Given entries
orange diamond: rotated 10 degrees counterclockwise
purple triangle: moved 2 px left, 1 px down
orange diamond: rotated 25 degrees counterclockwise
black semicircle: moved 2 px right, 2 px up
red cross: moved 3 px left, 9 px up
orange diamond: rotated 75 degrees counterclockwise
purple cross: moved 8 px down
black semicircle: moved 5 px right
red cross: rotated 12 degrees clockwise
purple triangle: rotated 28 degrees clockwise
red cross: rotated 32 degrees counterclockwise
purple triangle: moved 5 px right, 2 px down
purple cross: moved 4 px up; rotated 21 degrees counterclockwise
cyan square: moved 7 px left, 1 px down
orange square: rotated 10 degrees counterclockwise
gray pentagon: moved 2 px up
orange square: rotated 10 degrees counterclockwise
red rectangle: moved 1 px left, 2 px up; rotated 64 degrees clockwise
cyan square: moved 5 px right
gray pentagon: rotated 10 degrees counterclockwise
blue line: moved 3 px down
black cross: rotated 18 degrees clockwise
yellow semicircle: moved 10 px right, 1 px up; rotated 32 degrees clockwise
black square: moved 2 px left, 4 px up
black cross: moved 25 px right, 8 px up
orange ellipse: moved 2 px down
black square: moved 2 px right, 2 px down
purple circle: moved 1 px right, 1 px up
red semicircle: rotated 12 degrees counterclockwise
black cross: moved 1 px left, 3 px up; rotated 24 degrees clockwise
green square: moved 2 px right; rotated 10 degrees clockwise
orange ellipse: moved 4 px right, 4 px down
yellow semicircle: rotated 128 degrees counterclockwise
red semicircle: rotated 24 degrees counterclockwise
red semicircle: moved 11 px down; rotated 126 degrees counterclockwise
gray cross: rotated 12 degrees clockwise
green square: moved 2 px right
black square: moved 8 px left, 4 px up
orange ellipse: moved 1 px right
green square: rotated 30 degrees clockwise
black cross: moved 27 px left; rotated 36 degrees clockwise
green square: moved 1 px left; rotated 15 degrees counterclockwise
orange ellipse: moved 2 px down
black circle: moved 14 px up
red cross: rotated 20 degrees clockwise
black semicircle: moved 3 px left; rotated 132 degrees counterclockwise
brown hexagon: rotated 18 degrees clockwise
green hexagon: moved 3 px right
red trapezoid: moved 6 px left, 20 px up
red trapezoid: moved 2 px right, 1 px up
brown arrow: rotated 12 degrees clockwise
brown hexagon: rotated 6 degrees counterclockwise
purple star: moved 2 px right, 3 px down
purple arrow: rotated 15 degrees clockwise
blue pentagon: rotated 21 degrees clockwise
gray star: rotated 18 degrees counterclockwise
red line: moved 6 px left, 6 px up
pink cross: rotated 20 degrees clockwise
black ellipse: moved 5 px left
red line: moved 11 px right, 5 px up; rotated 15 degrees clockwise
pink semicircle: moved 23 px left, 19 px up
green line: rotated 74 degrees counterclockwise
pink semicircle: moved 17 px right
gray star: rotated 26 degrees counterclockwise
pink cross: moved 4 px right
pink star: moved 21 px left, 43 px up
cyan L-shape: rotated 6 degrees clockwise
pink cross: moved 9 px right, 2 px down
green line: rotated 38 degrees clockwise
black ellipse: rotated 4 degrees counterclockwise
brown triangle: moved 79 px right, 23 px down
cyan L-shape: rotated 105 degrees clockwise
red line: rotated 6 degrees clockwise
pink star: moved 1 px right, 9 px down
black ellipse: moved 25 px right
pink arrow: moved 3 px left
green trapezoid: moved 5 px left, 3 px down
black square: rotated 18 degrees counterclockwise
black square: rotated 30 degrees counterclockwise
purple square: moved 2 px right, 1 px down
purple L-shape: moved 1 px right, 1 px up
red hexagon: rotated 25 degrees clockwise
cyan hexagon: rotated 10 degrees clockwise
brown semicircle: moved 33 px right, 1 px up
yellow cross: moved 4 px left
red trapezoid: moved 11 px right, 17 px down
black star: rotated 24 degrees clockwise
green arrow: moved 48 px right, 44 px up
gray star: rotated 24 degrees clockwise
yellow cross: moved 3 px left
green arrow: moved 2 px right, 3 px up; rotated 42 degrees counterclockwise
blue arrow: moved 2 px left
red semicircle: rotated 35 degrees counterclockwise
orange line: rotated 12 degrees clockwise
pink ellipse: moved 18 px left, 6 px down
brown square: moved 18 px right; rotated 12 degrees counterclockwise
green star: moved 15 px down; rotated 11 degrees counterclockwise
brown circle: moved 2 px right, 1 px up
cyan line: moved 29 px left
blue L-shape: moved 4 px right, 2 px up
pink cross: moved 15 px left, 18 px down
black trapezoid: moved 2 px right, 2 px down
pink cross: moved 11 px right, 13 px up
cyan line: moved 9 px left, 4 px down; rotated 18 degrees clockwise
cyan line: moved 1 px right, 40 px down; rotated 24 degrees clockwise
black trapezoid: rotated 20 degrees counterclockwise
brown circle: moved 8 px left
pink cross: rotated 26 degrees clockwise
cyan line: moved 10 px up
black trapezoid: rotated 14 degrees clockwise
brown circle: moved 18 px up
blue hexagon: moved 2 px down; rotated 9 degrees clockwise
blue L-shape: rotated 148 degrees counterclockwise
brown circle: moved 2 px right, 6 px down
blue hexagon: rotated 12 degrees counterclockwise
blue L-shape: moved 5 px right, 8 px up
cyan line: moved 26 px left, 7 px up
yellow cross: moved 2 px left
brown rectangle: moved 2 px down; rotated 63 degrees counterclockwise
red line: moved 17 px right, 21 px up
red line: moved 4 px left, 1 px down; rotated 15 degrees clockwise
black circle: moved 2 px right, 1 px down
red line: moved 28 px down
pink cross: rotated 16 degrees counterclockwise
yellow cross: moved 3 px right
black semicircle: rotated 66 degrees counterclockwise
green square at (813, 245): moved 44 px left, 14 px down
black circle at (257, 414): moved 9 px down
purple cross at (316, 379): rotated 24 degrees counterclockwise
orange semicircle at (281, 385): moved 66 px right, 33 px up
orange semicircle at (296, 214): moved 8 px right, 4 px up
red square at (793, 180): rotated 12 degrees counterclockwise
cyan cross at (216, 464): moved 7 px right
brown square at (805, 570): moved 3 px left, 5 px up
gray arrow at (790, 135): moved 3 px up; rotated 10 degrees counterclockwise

Directive
Please count the lines in the listing above that contain the string "shape", and reply with that number alone.

Solution
6